**Problem details:** Each line of the entries below that includes "AGND" belongs in your answer.

Items from a data source:
□ □ □
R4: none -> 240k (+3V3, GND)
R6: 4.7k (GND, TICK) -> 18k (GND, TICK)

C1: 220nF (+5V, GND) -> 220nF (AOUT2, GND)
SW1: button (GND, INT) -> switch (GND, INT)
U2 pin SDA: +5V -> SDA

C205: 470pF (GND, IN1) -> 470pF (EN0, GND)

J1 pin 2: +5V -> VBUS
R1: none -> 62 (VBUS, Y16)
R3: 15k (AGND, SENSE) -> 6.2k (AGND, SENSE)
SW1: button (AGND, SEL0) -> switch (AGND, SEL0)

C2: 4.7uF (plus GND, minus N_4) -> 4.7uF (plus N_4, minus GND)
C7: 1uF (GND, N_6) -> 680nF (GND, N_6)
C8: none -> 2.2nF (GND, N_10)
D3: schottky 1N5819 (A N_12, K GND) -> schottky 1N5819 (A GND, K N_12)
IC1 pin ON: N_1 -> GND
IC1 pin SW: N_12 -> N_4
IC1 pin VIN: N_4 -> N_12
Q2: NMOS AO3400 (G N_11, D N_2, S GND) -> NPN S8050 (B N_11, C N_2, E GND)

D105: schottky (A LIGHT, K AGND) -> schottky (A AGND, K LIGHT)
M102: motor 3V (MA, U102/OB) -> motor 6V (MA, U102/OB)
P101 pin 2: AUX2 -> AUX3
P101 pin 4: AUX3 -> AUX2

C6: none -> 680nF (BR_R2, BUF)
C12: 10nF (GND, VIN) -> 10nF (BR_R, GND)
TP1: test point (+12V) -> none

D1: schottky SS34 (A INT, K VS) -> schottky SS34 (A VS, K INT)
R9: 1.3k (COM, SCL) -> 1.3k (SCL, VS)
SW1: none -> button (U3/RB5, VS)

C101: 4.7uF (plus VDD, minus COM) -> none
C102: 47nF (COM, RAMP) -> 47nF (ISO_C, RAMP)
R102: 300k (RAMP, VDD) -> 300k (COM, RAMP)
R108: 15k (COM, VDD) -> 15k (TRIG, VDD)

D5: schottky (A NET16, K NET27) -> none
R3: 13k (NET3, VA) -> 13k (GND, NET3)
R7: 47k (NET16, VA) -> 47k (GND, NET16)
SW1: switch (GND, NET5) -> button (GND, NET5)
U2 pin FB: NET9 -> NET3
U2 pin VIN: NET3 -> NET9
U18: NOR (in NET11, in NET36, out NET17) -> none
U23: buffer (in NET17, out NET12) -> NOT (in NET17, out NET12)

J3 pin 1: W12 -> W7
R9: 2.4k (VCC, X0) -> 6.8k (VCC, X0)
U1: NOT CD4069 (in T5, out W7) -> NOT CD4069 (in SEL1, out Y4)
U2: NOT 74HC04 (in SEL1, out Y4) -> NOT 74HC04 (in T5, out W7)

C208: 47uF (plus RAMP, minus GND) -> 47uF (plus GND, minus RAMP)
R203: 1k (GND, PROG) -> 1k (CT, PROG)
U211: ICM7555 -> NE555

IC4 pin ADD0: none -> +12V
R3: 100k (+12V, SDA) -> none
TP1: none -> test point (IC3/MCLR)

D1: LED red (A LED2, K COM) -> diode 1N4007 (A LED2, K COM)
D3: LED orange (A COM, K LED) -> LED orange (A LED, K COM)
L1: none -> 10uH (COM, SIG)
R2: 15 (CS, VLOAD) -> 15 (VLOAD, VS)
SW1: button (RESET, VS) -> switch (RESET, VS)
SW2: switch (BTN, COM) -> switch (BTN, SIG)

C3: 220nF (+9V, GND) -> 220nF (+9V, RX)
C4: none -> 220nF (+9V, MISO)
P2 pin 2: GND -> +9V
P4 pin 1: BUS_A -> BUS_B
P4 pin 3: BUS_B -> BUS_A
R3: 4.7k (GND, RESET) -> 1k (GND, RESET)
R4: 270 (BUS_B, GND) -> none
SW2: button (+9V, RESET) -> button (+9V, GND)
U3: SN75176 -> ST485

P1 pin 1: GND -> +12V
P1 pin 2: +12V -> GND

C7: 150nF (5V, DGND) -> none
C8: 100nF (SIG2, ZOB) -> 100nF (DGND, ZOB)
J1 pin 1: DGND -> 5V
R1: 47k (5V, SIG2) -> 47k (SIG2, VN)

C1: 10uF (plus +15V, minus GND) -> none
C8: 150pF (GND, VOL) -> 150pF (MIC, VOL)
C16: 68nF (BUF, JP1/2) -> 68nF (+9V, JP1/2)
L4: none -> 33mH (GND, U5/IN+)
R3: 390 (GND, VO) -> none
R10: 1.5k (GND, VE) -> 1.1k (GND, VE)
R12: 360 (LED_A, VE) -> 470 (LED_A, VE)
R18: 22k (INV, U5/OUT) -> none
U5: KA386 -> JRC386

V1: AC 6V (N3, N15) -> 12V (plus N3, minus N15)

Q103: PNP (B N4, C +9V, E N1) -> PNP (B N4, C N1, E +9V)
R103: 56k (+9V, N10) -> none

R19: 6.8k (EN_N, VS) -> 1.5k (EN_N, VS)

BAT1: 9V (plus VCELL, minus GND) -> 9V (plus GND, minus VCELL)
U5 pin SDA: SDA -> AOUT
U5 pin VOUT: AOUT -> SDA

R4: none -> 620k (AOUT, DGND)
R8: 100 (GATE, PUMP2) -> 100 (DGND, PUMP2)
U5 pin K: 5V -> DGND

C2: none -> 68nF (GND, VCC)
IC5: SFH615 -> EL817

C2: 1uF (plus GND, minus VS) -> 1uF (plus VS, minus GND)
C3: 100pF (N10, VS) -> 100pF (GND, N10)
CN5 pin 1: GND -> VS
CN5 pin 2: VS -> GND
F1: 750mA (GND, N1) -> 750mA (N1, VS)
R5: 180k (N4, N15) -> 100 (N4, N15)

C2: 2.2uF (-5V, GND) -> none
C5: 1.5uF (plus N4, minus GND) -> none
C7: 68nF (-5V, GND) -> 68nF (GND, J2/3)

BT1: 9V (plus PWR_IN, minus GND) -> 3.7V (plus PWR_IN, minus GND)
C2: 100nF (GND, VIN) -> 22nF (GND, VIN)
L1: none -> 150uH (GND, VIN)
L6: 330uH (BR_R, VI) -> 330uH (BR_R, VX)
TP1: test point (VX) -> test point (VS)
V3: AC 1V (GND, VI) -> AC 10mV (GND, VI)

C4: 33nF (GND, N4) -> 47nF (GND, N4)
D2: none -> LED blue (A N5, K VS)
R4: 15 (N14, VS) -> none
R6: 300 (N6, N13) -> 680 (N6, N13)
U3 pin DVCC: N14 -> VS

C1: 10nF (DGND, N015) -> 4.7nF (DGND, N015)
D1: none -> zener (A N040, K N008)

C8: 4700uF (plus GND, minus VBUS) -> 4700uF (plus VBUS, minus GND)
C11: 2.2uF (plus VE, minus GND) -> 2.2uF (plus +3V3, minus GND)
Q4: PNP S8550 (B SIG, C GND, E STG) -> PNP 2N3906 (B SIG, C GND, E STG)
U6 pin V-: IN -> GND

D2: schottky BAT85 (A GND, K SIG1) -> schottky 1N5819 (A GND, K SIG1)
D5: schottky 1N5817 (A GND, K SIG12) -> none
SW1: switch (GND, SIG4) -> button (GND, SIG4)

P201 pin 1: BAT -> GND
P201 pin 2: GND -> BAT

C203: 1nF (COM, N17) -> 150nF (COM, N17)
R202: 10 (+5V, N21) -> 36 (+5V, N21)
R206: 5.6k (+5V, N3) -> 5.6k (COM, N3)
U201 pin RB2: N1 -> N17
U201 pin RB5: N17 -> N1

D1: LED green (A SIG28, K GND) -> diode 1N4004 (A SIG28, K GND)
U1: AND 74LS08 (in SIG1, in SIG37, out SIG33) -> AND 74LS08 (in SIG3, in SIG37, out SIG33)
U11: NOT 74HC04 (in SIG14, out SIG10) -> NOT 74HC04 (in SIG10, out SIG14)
□ □ □
**Exercise answer:**
R3: 15k (AGND, SENSE) -> 6.2k (AGND, SENSE)
SW1: button (AGND, SEL0) -> switch (AGND, SEL0)
D105: schottky (A LIGHT, K AGND) -> schottky (A AGND, K LIGHT)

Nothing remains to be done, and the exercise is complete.